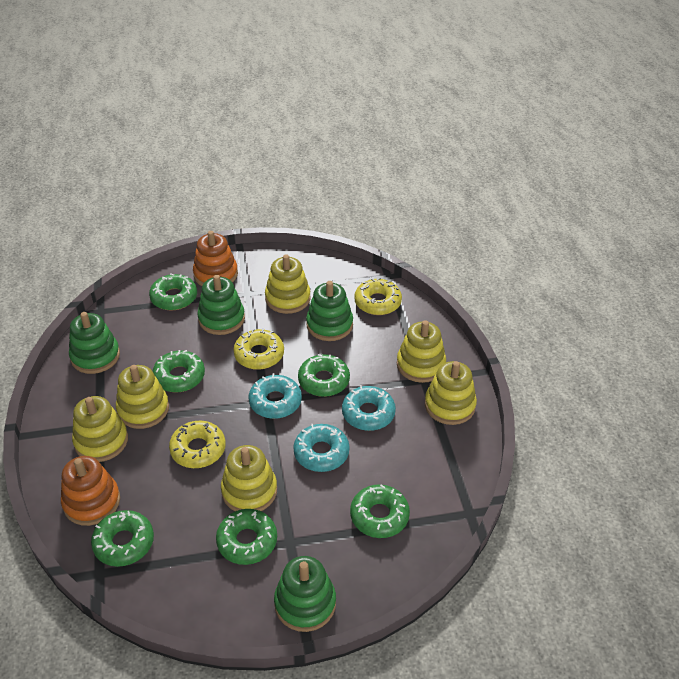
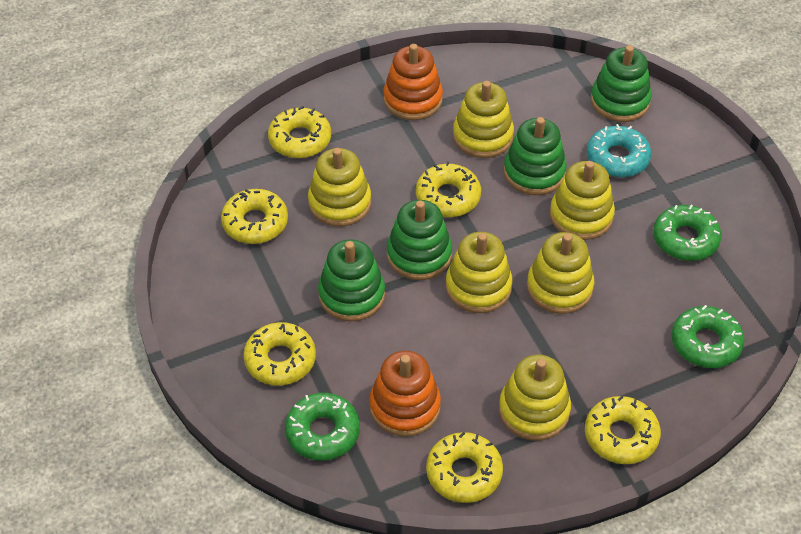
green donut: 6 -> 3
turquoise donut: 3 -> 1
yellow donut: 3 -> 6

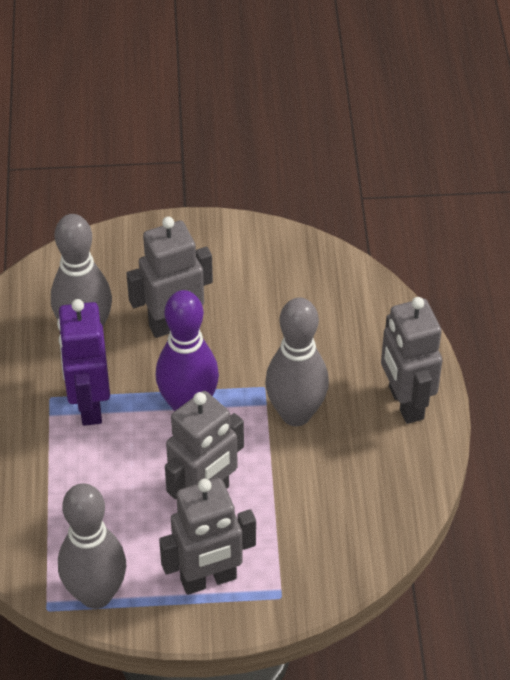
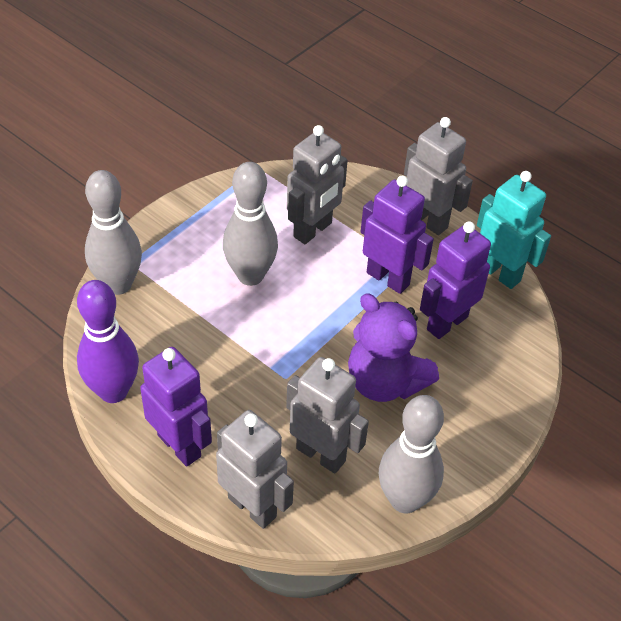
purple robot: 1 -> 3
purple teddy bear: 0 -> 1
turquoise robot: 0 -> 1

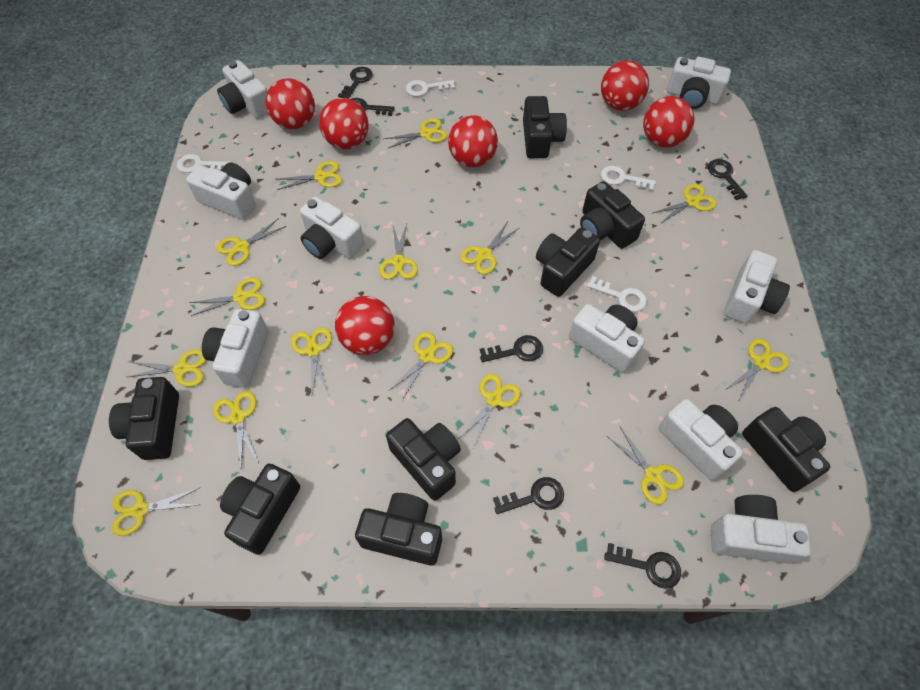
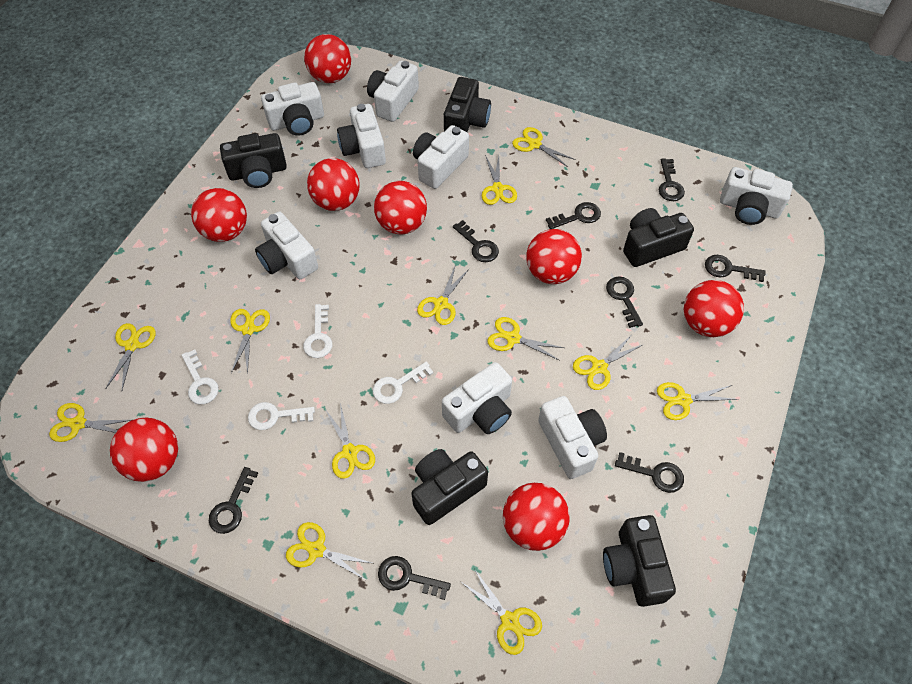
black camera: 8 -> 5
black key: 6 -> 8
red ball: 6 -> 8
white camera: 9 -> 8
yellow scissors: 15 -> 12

──────

◆ What the task asks:
Give the number of lines in the data that contain the string "turquoise" and nothing more.

◆ Result for this task:
2